Scene image comparisons:
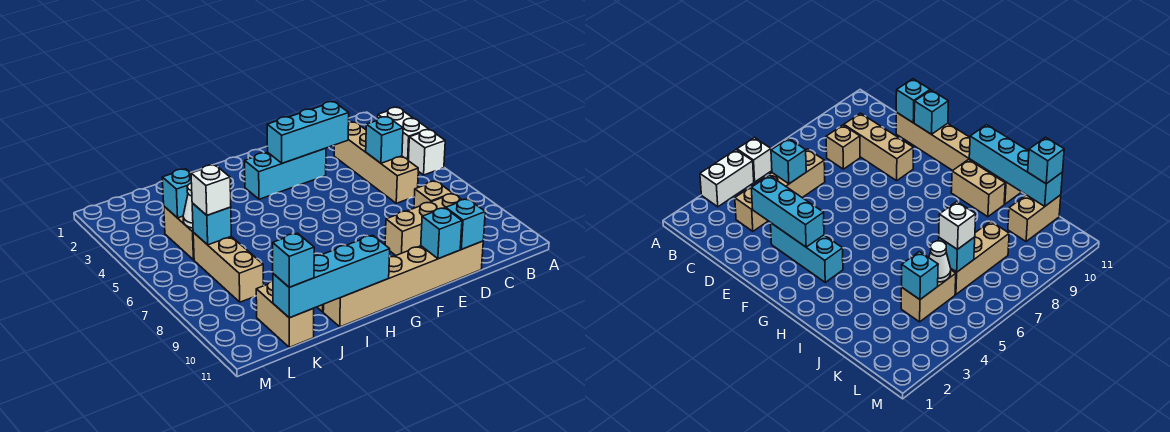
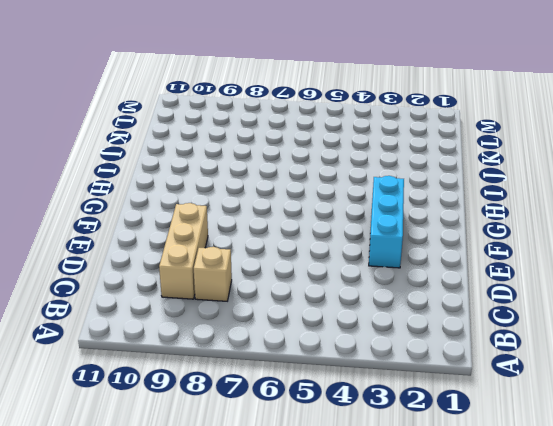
none -> white brick A3:A4 level 1
none -> white brick A5 level 1
none -> tan brick C3:C6 level 1

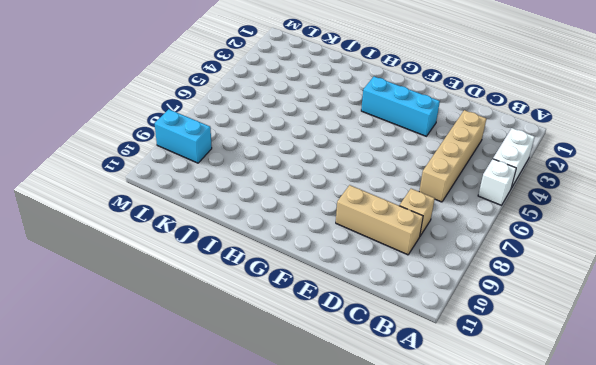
cyan brick L9:M9 level 1 -> none
none -> tan brick D11:I11 level 1
none -> tan brick H10:I10 level 1
none -> tan brick K4:K5 level 1

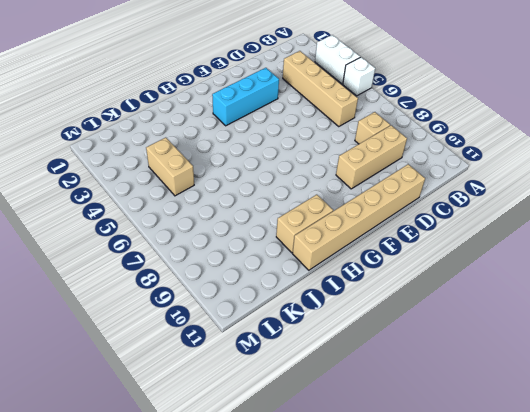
none -> tan brick K6:K8 level 1
none -> tan brick K10:K11 level 1
none -> cyan brick C5 level 2

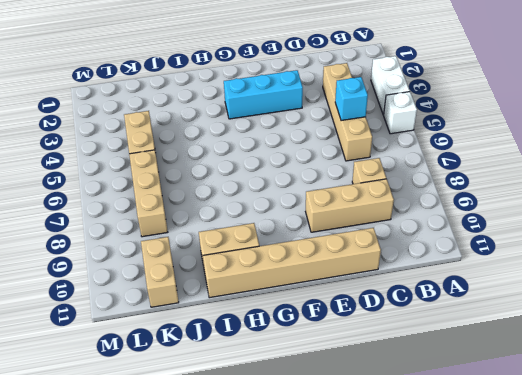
none -> cyan brick D3:F3 level 2
none -> cyan brick D11 level 2
none -> cyan brick E11 level 2

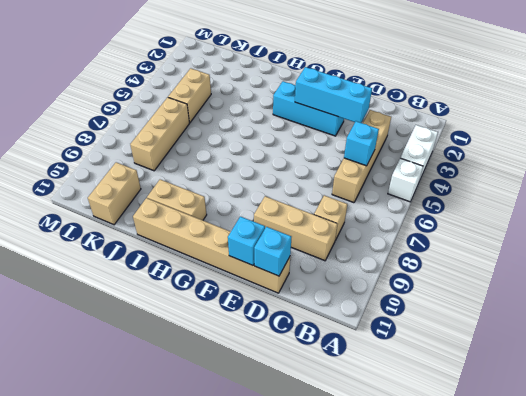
none -> cyan brick H11:K11 level 2
none -> cyan brick K4 level 2
none -> white cone K5 level 2

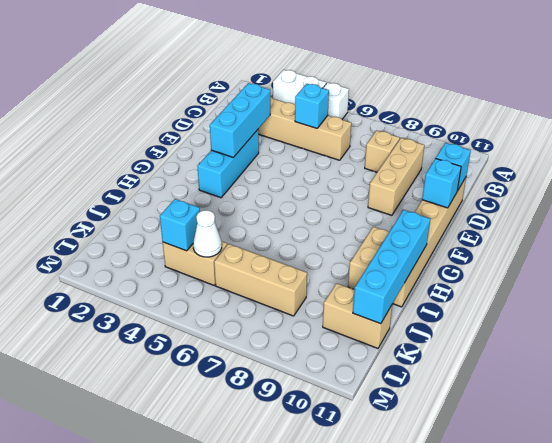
none -> cyan brick K6 level 2
none -> white brick K6 level 3
none -> cyan brick K11 level 3

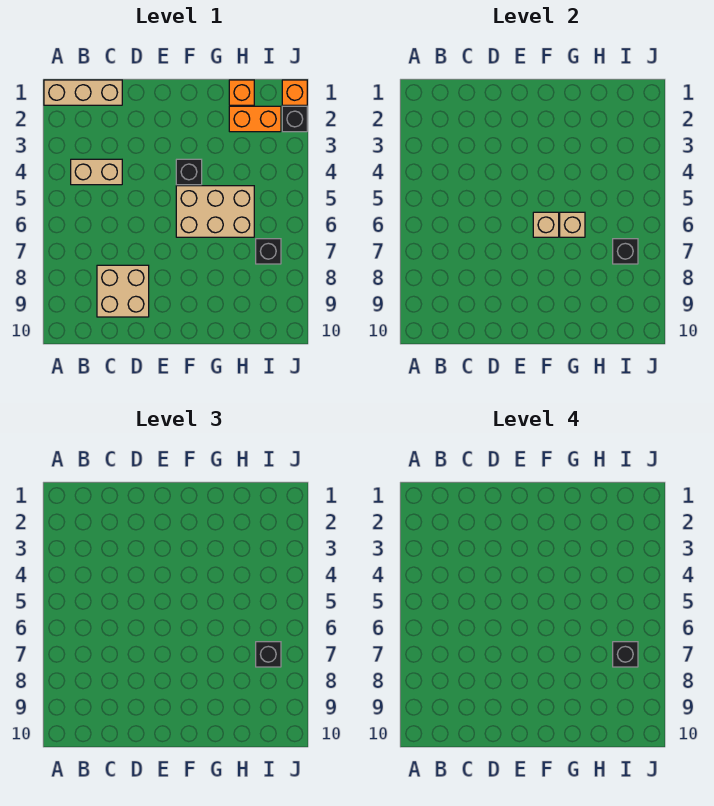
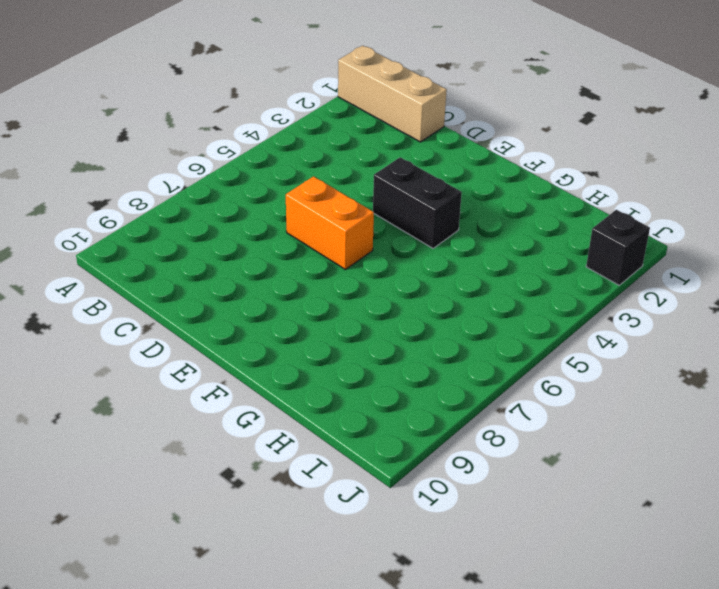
orange brick D6:E6 level 1 -> orange brick H2:I2 level 1
black brick E4:F4 level 1 -> black brick F4 level 1
none -> tan brick B4:C4 level 1
none -> tan brick C8:D9 level 1
none -> tan brick F5:H6 level 1

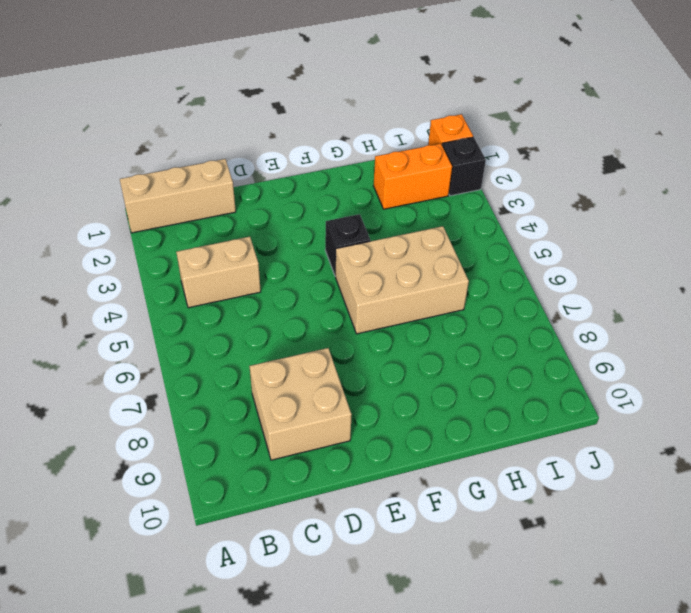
none -> orange brick H1 level 1
none -> black brick I7 level 1
none -> tan brick F6 level 2

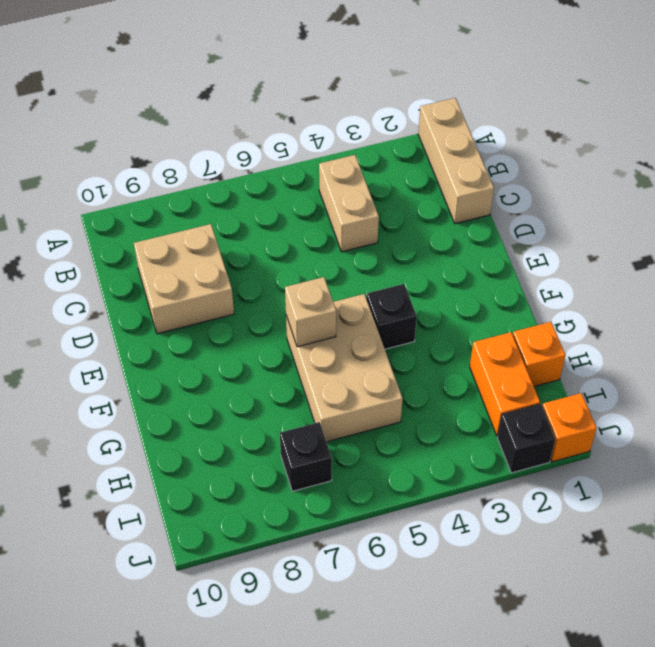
none -> tan brick G6 level 2
none -> black brick I7 level 2
none -> black brick I7 level 3

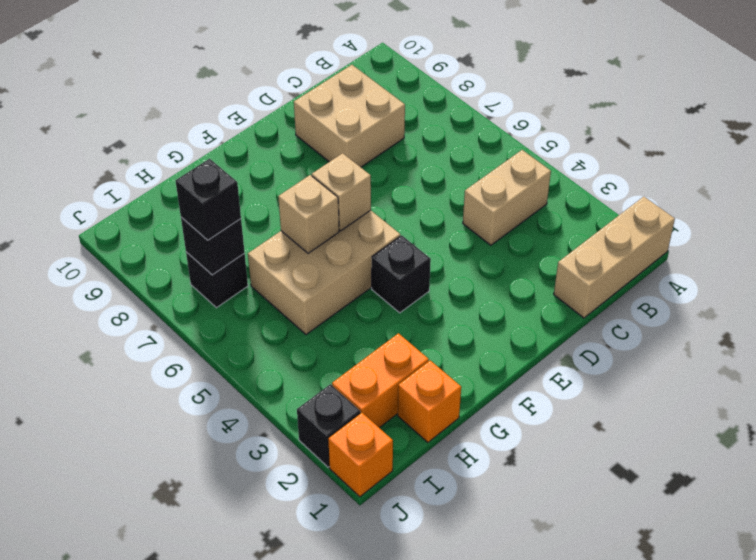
none -> black brick I7 level 4

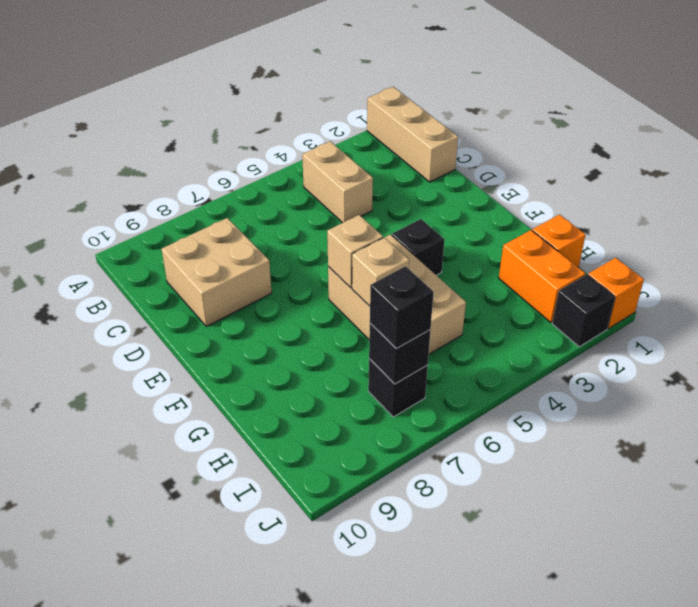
none -> black brick I7 level 4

__AIM OF THE EXERCISE__: Verbatim, write out the line containing "none -> tan brick G6 level 2" and all later lines through the end of the records, leaving every picture out.

__OUTPUT OF THE EXERCISE__:
none -> tan brick G6 level 2
none -> black brick I7 level 2
none -> black brick I7 level 3

none -> black brick I7 level 4

none -> black brick I7 level 4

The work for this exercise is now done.